Segment Start: GIVEN DATA
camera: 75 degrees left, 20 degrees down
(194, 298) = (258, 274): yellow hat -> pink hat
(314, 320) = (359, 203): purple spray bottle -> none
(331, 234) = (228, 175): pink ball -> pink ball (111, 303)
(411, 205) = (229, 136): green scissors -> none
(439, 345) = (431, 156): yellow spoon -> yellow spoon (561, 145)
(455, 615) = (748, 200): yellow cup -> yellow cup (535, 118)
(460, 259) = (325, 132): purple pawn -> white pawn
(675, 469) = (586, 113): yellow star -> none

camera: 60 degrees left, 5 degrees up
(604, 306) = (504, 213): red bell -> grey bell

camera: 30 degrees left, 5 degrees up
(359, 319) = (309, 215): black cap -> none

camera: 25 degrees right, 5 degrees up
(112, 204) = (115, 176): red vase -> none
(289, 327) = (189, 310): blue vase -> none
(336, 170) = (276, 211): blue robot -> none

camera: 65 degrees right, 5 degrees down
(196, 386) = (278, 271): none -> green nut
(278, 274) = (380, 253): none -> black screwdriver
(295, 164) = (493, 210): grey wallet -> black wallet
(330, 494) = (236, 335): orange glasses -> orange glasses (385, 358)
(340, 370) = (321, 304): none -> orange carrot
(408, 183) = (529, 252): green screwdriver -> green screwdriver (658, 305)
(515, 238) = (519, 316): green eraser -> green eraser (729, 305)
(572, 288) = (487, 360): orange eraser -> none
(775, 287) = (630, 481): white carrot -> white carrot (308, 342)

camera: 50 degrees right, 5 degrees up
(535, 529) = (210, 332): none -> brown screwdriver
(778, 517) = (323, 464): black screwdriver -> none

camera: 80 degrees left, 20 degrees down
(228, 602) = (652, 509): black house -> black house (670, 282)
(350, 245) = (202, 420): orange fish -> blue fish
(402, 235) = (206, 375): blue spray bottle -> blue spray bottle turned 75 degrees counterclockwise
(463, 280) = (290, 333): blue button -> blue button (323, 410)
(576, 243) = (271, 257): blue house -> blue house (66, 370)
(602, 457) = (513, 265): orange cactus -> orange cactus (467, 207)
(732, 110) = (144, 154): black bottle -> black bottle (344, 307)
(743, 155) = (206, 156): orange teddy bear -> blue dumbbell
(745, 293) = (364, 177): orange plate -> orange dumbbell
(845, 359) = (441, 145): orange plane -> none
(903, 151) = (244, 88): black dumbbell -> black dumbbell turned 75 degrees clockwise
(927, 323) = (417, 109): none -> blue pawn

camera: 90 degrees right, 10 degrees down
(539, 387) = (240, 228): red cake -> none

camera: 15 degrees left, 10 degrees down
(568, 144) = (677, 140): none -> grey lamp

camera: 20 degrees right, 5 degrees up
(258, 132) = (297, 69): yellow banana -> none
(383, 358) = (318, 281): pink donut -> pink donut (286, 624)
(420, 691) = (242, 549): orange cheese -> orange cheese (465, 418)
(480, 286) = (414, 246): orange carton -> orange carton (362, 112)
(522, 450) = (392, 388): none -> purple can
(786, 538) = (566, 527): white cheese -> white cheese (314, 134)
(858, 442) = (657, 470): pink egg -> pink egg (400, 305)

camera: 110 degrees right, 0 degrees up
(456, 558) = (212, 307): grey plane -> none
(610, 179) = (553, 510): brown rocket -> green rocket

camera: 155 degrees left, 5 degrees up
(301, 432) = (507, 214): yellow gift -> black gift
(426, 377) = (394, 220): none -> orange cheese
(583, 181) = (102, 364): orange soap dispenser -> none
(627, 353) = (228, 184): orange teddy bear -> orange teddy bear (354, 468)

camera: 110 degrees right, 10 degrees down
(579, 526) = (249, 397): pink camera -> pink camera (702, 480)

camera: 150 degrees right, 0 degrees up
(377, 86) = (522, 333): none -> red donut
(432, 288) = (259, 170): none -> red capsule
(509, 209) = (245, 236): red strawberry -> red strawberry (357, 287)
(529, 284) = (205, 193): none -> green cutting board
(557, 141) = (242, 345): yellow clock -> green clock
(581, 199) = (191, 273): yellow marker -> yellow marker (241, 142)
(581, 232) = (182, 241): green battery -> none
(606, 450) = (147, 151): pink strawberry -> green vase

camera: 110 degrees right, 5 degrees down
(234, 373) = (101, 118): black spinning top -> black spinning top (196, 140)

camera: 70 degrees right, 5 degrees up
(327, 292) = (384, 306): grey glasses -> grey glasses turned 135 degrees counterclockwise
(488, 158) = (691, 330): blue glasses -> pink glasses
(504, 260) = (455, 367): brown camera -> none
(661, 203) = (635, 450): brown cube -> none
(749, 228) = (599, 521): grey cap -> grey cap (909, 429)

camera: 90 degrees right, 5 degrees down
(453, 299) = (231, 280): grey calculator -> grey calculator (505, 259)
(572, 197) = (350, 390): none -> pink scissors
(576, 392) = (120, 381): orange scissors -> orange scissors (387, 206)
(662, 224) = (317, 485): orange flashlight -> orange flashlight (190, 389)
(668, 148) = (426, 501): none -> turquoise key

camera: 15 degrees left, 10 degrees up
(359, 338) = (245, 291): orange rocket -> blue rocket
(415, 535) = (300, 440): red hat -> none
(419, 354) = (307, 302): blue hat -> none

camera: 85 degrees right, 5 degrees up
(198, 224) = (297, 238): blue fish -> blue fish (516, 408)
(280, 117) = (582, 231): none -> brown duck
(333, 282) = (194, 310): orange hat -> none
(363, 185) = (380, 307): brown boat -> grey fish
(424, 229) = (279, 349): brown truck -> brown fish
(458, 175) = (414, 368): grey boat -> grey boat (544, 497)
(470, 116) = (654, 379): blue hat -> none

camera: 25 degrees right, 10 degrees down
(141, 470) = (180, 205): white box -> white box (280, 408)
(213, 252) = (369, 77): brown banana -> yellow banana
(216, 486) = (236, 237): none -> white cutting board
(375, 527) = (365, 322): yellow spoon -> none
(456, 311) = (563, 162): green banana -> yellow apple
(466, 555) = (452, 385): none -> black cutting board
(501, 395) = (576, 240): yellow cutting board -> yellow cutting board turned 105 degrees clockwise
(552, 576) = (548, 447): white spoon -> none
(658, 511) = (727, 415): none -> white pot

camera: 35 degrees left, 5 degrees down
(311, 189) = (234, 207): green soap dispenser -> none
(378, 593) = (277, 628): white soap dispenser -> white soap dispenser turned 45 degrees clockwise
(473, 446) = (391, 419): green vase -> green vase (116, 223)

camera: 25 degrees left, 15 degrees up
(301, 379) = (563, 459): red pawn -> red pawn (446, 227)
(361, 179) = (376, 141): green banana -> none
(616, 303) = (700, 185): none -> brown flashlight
Segment End: GIVEN DATA
Write the entries out again in full, exactly as they appear above.

**THE COMPLETED TASK**:
camera: 75 degrees left, 20 degrees down
(194, 298) = (258, 274): yellow hat -> pink hat
(314, 320) = (359, 203): purple spray bottle -> none
(331, 234) = (228, 175): pink ball -> pink ball (111, 303)
(411, 205) = (229, 136): green scissors -> none
(439, 345) = (431, 156): yellow spoon -> yellow spoon (561, 145)
(455, 615) = (748, 200): yellow cup -> yellow cup (535, 118)
(460, 259) = (325, 132): purple pawn -> white pawn
(675, 469) = (586, 113): yellow star -> none

camera: 60 degrees left, 5 degrees up
(604, 306) = (504, 213): red bell -> grey bell

camera: 30 degrees left, 5 degrees up
(359, 319) = (309, 215): black cap -> none

camera: 25 degrees right, 5 degrees up
(112, 204) = (115, 176): red vase -> none
(289, 327) = (189, 310): blue vase -> none
(336, 170) = (276, 211): blue robot -> none

camera: 65 degrees right, 5 degrees down
(196, 386) = (278, 271): none -> green nut
(278, 274) = (380, 253): none -> black screwdriver
(295, 164) = (493, 210): grey wallet -> black wallet
(330, 494) = (236, 335): orange glasses -> orange glasses (385, 358)
(340, 370) = (321, 304): none -> orange carrot
(408, 183) = (529, 252): green screwdriver -> green screwdriver (658, 305)
(515, 238) = (519, 316): green eraser -> green eraser (729, 305)
(572, 288) = (487, 360): orange eraser -> none
(775, 287) = (630, 481): white carrot -> white carrot (308, 342)

camera: 50 degrees right, 5 degrees up
(535, 529) = (210, 332): none -> brown screwdriver
(778, 517) = (323, 464): black screwdriver -> none

camera: 80 degrees left, 20 degrees down
(228, 602) = (652, 509): black house -> black house (670, 282)
(350, 245) = (202, 420): orange fish -> blue fish
(402, 235) = (206, 375): blue spray bottle -> blue spray bottle turned 75 degrees counterclockwise
(463, 280) = (290, 333): blue button -> blue button (323, 410)
(576, 243) = (271, 257): blue house -> blue house (66, 370)
(602, 457) = (513, 265): orange cactus -> orange cactus (467, 207)
(732, 110) = (144, 154): black bottle -> black bottle (344, 307)
(743, 155) = (206, 156): orange teddy bear -> blue dumbbell
(745, 293) = (364, 177): orange plate -> orange dumbbell
(845, 359) = (441, 145): orange plane -> none
(903, 151) = (244, 88): black dumbbell -> black dumbbell turned 75 degrees clockwise
(927, 323) = (417, 109): none -> blue pawn

camera: 90 degrees right, 10 degrees down
(539, 387) = (240, 228): red cake -> none

camera: 15 degrees left, 10 degrees down
(568, 144) = (677, 140): none -> grey lamp

camera: 20 degrees right, 5 degrees up
(258, 132) = (297, 69): yellow banana -> none
(383, 358) = (318, 281): pink donut -> pink donut (286, 624)
(420, 691) = (242, 549): orange cheese -> orange cheese (465, 418)
(480, 286) = (414, 246): orange carton -> orange carton (362, 112)
(522, 450) = (392, 388): none -> purple can
(786, 538) = (566, 527): white cheese -> white cheese (314, 134)
(858, 442) = (657, 470): pink egg -> pink egg (400, 305)

camera: 110 degrees right, 0 degrees up
(456, 558) = (212, 307): grey plane -> none
(610, 179) = (553, 510): brown rocket -> green rocket

camera: 155 degrees left, 5 degrees up
(301, 432) = (507, 214): yellow gift -> black gift
(426, 377) = (394, 220): none -> orange cheese
(583, 181) = (102, 364): orange soap dispenser -> none
(627, 353) = (228, 184): orange teddy bear -> orange teddy bear (354, 468)

camera: 110 degrees right, 10 degrees down
(579, 526) = (249, 397): pink camera -> pink camera (702, 480)

camera: 150 degrees right, 0 degrees up
(377, 86) = (522, 333): none -> red donut
(432, 288) = (259, 170): none -> red capsule
(509, 209) = (245, 236): red strawberry -> red strawberry (357, 287)
(529, 284) = (205, 193): none -> green cutting board
(557, 141) = (242, 345): yellow clock -> green clock
(581, 199) = (191, 273): yellow marker -> yellow marker (241, 142)
(581, 232) = (182, 241): green battery -> none
(606, 450) = (147, 151): pink strawberry -> green vase

camera: 110 degrees right, 5 degrees down
(234, 373) = (101, 118): black spinning top -> black spinning top (196, 140)

camera: 70 degrees right, 5 degrees up
(327, 292) = (384, 306): grey glasses -> grey glasses turned 135 degrees counterclockwise
(488, 158) = (691, 330): blue glasses -> pink glasses
(504, 260) = (455, 367): brown camera -> none
(661, 203) = (635, 450): brown cube -> none
(749, 228) = (599, 521): grey cap -> grey cap (909, 429)

camera: 90 degrees right, 5 degrees down
(453, 299) = (231, 280): grey calculator -> grey calculator (505, 259)
(572, 197) = (350, 390): none -> pink scissors
(576, 392) = (120, 381): orange scissors -> orange scissors (387, 206)
(662, 224) = (317, 485): orange flashlight -> orange flashlight (190, 389)
(668, 148) = (426, 501): none -> turquoise key

camera: 15 degrees left, 10 degrees up
(359, 338) = (245, 291): orange rocket -> blue rocket
(415, 535) = (300, 440): red hat -> none
(419, 354) = (307, 302): blue hat -> none

camera: 85 degrees right, 5 degrees up
(198, 224) = (297, 238): blue fish -> blue fish (516, 408)
(280, 117) = (582, 231): none -> brown duck
(333, 282) = (194, 310): orange hat -> none
(363, 185) = (380, 307): brown boat -> grey fish
(424, 229) = (279, 349): brown truck -> brown fish
(458, 175) = (414, 368): grey boat -> grey boat (544, 497)
(470, 116) = (654, 379): blue hat -> none

camera: 25 degrees right, 10 degrees down
(141, 470) = (180, 205): white box -> white box (280, 408)
(213, 252) = (369, 77): brown banana -> yellow banana
(216, 486) = (236, 237): none -> white cutting board
(375, 527) = (365, 322): yellow spoon -> none
(456, 311) = (563, 162): green banana -> yellow apple
(466, 555) = (452, 385): none -> black cutting board
(501, 395) = (576, 240): yellow cutting board -> yellow cutting board turned 105 degrees clockwise
(552, 576) = (548, 447): white spoon -> none
(658, 511) = (727, 415): none -> white pot

camera: 35 degrees left, 5 degrees down
(311, 189) = (234, 207): green soap dispenser -> none
(378, 593) = (277, 628): white soap dispenser -> white soap dispenser turned 45 degrees clockwise
(473, 446) = (391, 419): green vase -> green vase (116, 223)

camera: 25 degrees left, 15 degrees up
(301, 379) = (563, 459): red pawn -> red pawn (446, 227)
(361, 179) = (376, 141): green banana -> none
(616, 303) = (700, 185): none -> brown flashlight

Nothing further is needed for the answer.